Start of Supplied records
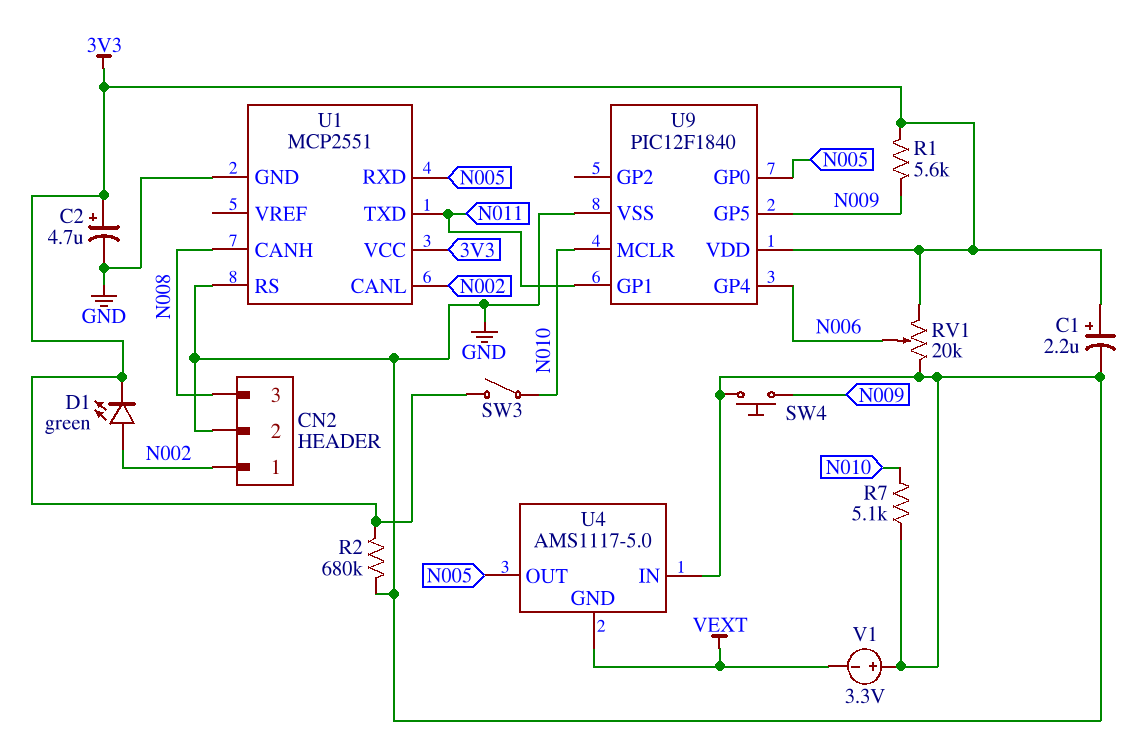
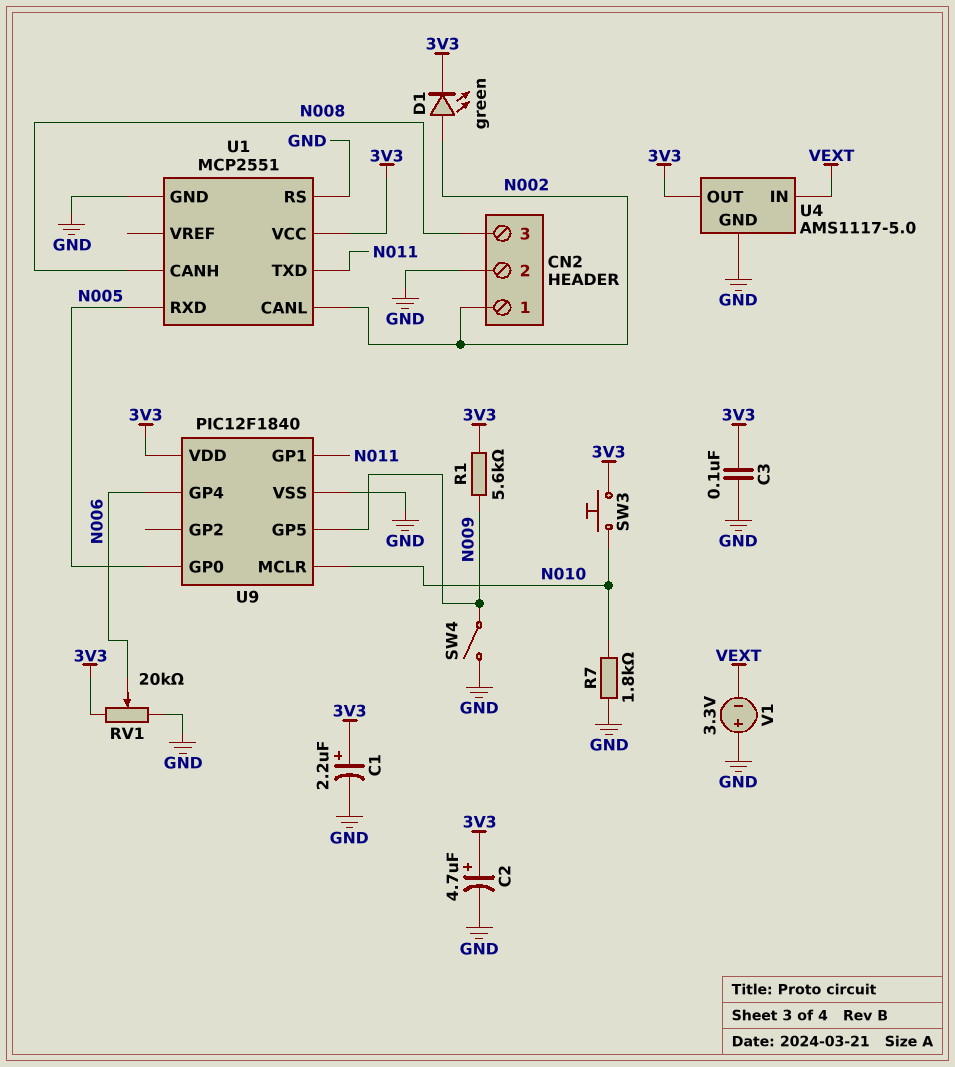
C3: none -> 100nF (3V3, GND)
R2: 680k (3V3, GND) -> none
R7: 5.1k (GND, N010) -> 1.8k (GND, N010)
SW3: switch (3V3, N010) -> button (3V3, N010)
SW4: button (GND, N009) -> switch (GND, N009)
U4 pin GND: VEXT -> GND
U4 pin IN: GND -> VEXT
U4 pin OUT: N005 -> 3V3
End of Supplied records
● Activity
Find and copy each line above that includes the string "switch".

● Result
SW3: switch (3V3, N010) -> button (3V3, N010)
SW4: button (GND, N009) -> switch (GND, N009)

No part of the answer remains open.